**Stated exercise:**
Across the listing below, count the lines that mention the string "blood". Reply with the figure only.

** START OF Material **

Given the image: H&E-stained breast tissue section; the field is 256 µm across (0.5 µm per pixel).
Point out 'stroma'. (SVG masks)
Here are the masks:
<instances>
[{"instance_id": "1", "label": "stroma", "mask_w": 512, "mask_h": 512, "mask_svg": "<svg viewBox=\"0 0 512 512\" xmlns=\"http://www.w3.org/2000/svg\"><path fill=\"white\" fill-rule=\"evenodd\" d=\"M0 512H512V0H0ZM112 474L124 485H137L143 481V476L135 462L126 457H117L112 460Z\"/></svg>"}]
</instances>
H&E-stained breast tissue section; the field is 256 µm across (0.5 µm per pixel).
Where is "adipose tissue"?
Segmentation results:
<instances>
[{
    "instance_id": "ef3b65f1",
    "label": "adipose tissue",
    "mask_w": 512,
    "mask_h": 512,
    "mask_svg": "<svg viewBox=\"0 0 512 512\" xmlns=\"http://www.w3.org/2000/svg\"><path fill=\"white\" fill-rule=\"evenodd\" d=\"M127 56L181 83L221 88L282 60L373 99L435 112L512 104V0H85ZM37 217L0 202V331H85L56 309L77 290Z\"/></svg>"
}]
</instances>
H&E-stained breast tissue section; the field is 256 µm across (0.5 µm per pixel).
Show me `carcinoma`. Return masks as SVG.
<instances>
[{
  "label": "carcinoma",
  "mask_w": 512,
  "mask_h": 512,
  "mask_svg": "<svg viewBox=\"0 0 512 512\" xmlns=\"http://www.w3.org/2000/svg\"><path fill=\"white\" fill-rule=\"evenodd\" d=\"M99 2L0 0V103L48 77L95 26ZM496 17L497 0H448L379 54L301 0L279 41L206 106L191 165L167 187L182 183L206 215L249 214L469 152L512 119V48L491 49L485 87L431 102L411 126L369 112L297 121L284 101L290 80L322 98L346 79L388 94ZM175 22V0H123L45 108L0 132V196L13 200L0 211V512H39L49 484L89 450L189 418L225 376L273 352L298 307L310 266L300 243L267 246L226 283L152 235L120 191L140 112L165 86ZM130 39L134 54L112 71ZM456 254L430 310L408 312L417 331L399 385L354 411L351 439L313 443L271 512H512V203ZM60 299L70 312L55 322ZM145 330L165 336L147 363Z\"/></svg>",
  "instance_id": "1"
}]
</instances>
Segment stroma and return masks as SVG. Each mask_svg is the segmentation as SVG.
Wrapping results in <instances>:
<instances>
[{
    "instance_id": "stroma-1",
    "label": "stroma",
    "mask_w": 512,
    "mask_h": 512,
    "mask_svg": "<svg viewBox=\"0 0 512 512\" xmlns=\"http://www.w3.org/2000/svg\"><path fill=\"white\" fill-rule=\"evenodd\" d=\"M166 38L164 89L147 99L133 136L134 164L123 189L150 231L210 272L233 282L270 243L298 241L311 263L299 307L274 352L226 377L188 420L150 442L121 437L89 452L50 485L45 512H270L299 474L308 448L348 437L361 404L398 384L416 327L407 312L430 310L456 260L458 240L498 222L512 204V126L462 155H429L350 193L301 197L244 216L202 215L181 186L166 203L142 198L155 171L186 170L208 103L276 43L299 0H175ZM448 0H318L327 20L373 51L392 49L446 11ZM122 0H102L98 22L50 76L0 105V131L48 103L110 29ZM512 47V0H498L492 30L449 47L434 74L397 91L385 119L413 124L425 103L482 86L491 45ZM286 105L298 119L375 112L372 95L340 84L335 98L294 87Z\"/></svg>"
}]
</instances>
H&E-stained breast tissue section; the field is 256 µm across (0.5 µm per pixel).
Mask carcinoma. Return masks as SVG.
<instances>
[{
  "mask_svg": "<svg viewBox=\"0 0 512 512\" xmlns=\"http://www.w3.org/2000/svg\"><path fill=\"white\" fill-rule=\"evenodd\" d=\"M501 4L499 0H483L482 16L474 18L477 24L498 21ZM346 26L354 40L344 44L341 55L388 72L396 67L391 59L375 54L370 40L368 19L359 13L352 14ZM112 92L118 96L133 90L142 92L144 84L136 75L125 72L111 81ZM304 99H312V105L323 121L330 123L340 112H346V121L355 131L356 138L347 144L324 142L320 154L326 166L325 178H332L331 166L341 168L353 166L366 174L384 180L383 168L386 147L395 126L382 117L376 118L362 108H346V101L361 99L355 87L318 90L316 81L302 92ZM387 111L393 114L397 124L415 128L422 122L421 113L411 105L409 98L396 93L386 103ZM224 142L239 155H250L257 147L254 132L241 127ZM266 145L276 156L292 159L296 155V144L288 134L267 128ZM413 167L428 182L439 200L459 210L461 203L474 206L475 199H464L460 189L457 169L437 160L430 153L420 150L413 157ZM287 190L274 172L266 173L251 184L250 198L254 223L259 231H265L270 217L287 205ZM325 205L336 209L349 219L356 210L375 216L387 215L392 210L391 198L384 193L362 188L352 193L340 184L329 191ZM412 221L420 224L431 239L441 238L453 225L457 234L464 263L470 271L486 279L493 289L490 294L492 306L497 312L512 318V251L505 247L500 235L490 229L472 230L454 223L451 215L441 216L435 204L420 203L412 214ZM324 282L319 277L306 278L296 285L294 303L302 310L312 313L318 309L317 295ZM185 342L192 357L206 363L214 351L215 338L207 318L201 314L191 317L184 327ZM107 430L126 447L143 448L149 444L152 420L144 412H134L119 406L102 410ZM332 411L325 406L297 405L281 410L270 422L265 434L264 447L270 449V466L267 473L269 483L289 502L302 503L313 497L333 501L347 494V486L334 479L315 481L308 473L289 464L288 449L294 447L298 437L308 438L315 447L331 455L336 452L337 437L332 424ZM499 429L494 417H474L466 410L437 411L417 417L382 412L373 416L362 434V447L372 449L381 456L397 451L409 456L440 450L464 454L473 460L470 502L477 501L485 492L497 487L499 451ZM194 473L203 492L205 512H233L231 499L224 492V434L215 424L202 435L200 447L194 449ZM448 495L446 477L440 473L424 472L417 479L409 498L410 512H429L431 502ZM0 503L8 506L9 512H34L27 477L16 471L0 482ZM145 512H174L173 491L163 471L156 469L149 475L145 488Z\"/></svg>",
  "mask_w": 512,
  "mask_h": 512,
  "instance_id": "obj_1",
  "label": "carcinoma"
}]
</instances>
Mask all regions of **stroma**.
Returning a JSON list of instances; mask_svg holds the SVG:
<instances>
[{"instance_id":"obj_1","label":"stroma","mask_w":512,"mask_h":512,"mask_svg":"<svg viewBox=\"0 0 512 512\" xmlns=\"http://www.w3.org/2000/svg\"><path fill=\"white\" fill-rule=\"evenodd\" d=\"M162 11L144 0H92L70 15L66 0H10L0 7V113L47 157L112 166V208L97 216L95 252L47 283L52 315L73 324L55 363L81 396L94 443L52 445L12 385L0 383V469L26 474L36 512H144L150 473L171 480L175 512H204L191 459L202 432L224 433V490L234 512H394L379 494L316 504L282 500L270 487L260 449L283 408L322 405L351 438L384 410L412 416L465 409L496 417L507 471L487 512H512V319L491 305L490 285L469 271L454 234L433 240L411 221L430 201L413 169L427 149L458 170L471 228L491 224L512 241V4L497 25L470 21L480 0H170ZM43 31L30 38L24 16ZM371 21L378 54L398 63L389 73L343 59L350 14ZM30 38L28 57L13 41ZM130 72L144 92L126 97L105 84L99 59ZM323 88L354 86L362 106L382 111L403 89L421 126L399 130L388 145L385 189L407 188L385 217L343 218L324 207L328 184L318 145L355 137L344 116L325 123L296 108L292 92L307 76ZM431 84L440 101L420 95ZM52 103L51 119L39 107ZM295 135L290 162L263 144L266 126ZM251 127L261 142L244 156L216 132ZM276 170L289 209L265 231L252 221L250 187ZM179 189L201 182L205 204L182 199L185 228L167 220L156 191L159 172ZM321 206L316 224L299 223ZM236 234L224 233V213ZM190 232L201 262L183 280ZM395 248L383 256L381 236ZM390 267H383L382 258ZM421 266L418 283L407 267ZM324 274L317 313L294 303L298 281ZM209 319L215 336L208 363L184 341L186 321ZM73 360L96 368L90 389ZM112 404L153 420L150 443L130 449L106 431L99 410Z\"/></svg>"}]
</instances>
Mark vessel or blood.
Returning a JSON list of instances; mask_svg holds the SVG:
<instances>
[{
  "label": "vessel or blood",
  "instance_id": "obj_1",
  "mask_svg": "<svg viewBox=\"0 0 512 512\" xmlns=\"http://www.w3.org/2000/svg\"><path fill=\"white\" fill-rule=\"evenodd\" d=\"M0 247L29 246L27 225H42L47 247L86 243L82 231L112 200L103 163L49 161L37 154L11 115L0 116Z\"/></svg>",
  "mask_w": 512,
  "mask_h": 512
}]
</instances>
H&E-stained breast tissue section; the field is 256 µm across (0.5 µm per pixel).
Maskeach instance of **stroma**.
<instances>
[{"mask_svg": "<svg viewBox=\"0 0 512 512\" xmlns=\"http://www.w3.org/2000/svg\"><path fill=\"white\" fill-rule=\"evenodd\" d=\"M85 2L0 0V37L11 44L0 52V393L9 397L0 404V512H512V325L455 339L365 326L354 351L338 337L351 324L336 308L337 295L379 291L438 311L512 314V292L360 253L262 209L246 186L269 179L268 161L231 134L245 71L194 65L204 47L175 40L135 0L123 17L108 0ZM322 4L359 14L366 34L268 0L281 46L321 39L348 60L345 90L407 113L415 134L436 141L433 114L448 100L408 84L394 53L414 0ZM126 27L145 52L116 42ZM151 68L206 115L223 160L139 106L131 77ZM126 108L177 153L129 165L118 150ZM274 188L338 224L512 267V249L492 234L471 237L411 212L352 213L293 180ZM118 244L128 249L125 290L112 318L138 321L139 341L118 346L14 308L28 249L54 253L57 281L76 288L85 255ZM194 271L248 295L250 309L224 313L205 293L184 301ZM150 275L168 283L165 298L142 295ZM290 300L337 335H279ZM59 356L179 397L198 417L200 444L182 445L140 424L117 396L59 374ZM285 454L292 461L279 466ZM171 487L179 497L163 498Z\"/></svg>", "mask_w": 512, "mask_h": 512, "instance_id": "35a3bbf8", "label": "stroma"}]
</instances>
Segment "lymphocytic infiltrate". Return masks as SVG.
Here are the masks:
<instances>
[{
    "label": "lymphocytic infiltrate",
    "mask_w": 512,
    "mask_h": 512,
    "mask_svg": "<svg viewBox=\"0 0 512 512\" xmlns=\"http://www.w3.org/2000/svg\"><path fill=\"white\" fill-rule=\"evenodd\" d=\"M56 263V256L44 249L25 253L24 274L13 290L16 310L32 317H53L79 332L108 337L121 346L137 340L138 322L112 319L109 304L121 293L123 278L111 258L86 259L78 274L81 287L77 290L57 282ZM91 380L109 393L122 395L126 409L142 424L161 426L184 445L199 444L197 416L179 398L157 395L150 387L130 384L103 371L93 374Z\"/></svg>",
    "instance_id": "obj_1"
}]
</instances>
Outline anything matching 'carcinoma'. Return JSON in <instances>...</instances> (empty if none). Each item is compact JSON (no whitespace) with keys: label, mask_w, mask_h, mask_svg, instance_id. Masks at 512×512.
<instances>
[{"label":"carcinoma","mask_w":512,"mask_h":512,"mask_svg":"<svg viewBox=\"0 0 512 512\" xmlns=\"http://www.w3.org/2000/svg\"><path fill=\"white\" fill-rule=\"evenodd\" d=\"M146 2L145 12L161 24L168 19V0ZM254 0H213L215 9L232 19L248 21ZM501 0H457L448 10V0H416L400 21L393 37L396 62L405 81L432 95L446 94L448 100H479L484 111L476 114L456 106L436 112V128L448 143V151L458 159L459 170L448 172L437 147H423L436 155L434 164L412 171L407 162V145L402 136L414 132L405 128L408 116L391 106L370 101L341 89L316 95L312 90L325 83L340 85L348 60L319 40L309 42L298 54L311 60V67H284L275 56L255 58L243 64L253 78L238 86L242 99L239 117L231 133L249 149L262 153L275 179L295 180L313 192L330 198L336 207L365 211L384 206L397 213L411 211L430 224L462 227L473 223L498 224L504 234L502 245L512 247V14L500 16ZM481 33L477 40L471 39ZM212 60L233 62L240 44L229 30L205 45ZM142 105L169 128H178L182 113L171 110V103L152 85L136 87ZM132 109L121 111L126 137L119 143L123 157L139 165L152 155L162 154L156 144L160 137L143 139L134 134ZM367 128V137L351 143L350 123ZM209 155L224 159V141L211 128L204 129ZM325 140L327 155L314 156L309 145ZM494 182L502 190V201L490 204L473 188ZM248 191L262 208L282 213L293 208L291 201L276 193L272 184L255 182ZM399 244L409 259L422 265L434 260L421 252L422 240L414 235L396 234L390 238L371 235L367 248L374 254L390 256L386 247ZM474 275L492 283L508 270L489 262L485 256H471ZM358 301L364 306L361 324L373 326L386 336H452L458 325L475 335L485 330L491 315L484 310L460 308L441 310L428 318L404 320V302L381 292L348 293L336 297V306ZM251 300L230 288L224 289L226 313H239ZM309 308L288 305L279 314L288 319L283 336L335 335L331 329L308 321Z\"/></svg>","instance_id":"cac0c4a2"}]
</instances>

** END OF Material **

**The completed task:**
2